## Version difference data
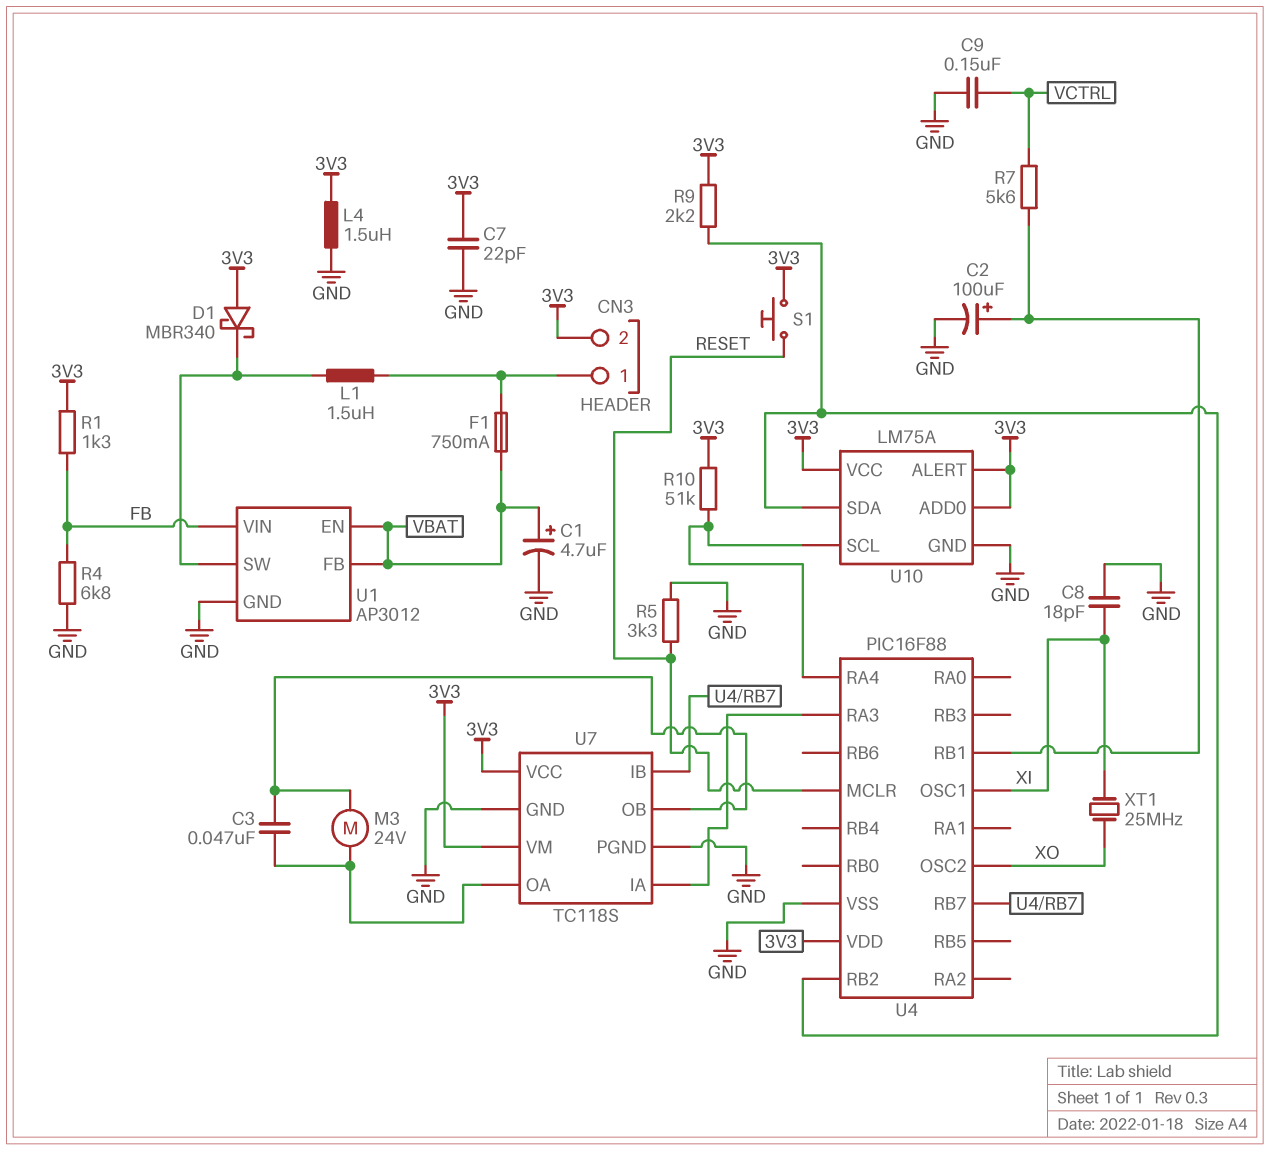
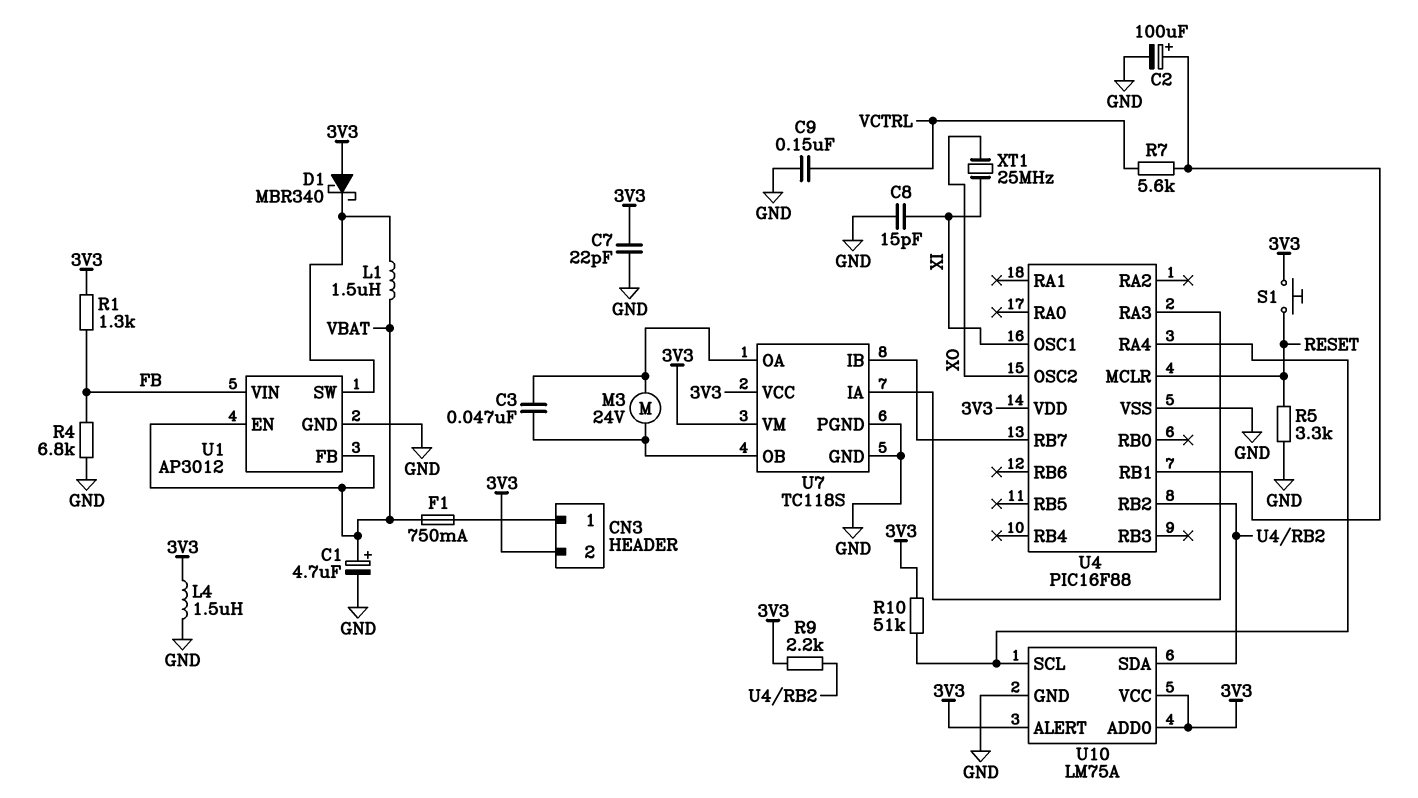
C8: 18pF (GND, XI) -> 15pF (GND, XI)
L1: 1.5uH (CN3/1, U1/SW) -> 1.5uH (U1/SW, VBAT)

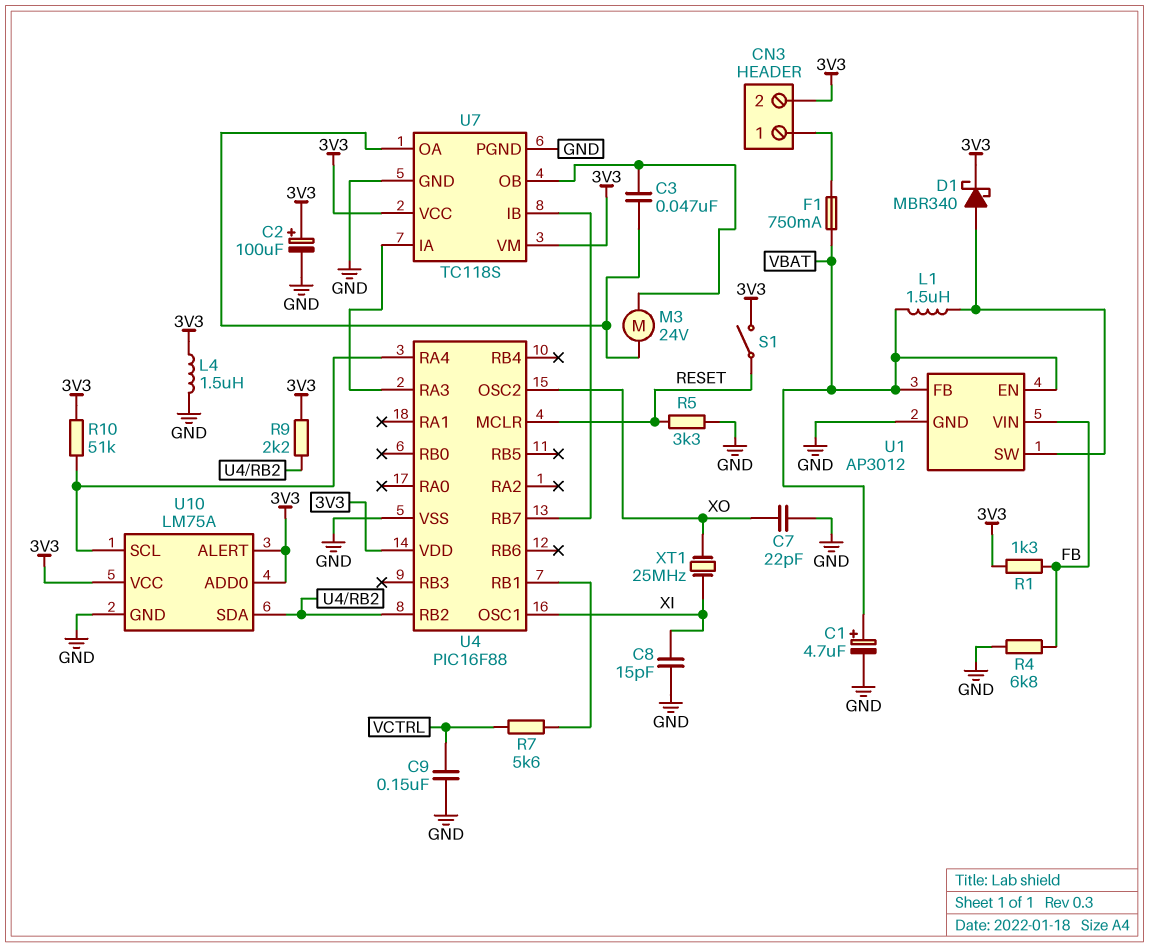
C2: 100uF (plus U4/RB1, minus GND) -> 100uF (plus 3V3, minus GND)
C7: 22pF (3V3, GND) -> 22pF (GND, XO)
D1: schottky MBR340 (A 3V3, K U1/SW) -> schottky MBR340 (A U1/SW, K 3V3)
S1: button (3V3, RESET) -> switch (3V3, RESET)

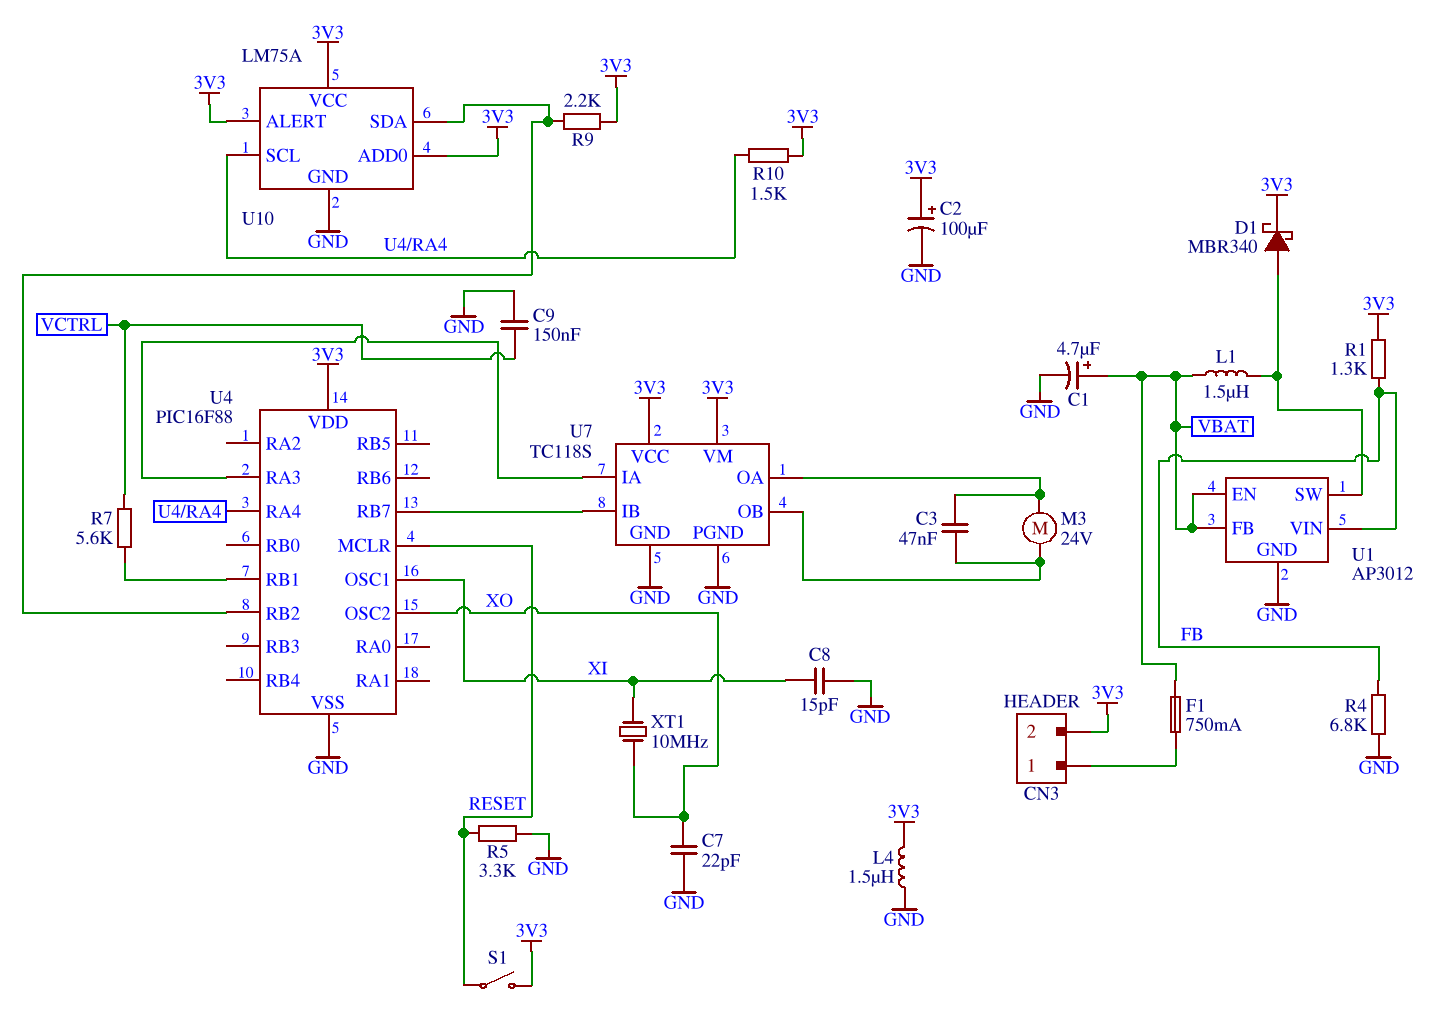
R10: 51k (3V3, U4/RA4) -> 1.5k (3V3, U4/RA4)
XT1: 25MHz (XI, XO) -> 10MHz (XI, XO)

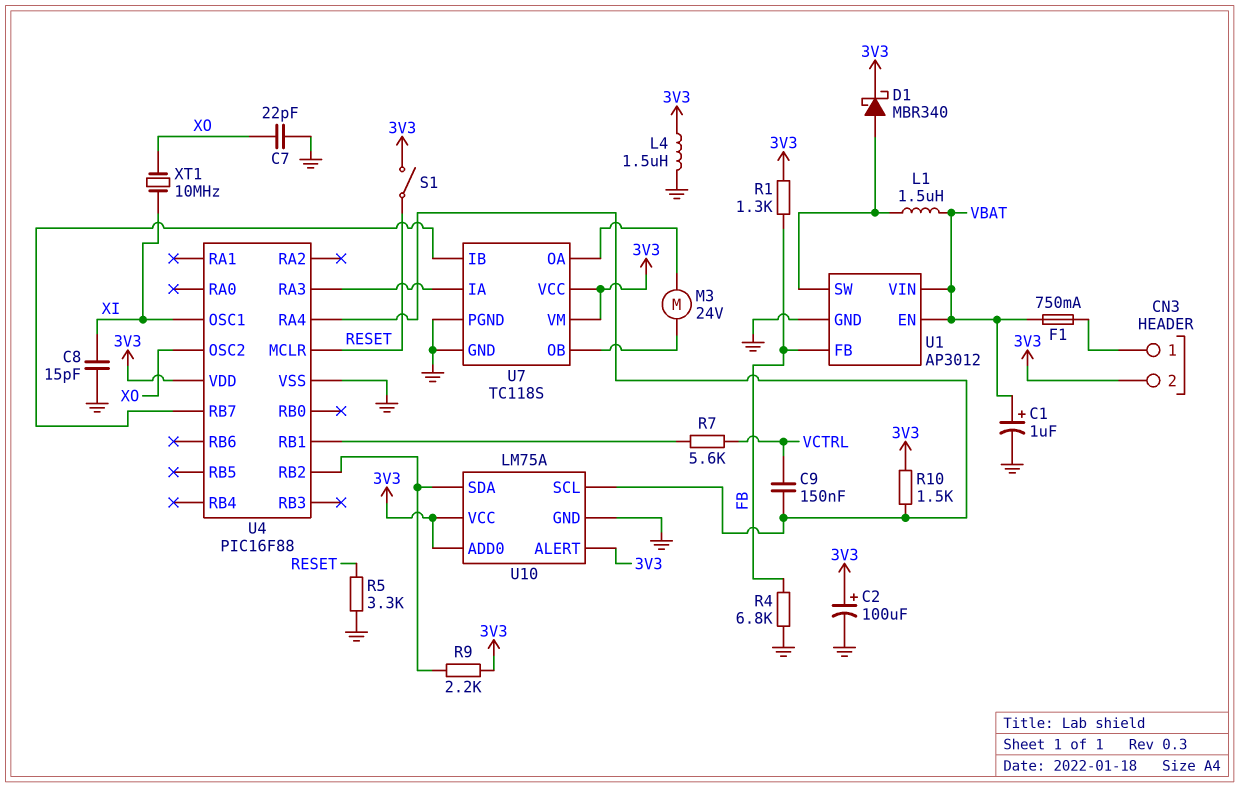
C1: 4.7uF (plus VBAT, minus GND) -> 1uF (plus VBAT, minus GND)
C3: 47nF (U7/OA, U7/OB) -> none
C9: 150nF (GND, VCTRL) -> 150nF (U4/RA4, VCTRL)
U1 pin FB: VBAT -> FB
U1 pin VIN: FB -> VBAT

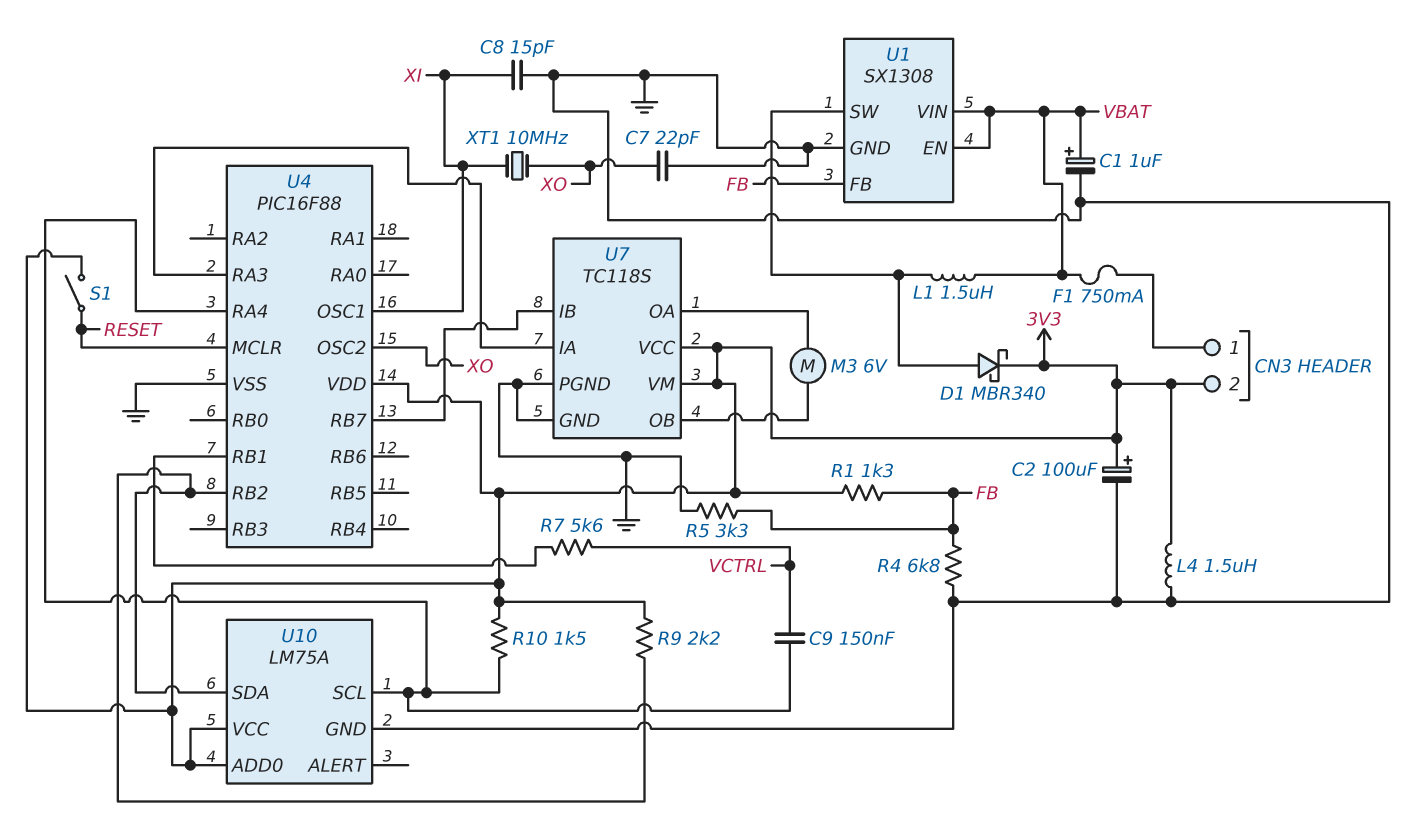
M3: motor 24V (U7/OA, U7/OB) -> motor 6V (U7/OA, U7/OB)
R5: 3.3k (GND, RESET) -> 3.3k (FB, GND)
U1: AP3012 -> SX1308
U10 pin ALERT: 3V3 -> none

## Task instructions
Reproduce every line above word for word; no images.

## Task solution
C8: 18pF (GND, XI) -> 15pF (GND, XI)
L1: 1.5uH (CN3/1, U1/SW) -> 1.5uH (U1/SW, VBAT)

C2: 100uF (plus U4/RB1, minus GND) -> 100uF (plus 3V3, minus GND)
C7: 22pF (3V3, GND) -> 22pF (GND, XO)
D1: schottky MBR340 (A 3V3, K U1/SW) -> schottky MBR340 (A U1/SW, K 3V3)
S1: button (3V3, RESET) -> switch (3V3, RESET)

R10: 51k (3V3, U4/RA4) -> 1.5k (3V3, U4/RA4)
XT1: 25MHz (XI, XO) -> 10MHz (XI, XO)

C1: 4.7uF (plus VBAT, minus GND) -> 1uF (plus VBAT, minus GND)
C3: 47nF (U7/OA, U7/OB) -> none
C9: 150nF (GND, VCTRL) -> 150nF (U4/RA4, VCTRL)
U1 pin FB: VBAT -> FB
U1 pin VIN: FB -> VBAT

M3: motor 24V (U7/OA, U7/OB) -> motor 6V (U7/OA, U7/OB)
R5: 3.3k (GND, RESET) -> 3.3k (FB, GND)
U1: AP3012 -> SX1308
U10 pin ALERT: 3V3 -> none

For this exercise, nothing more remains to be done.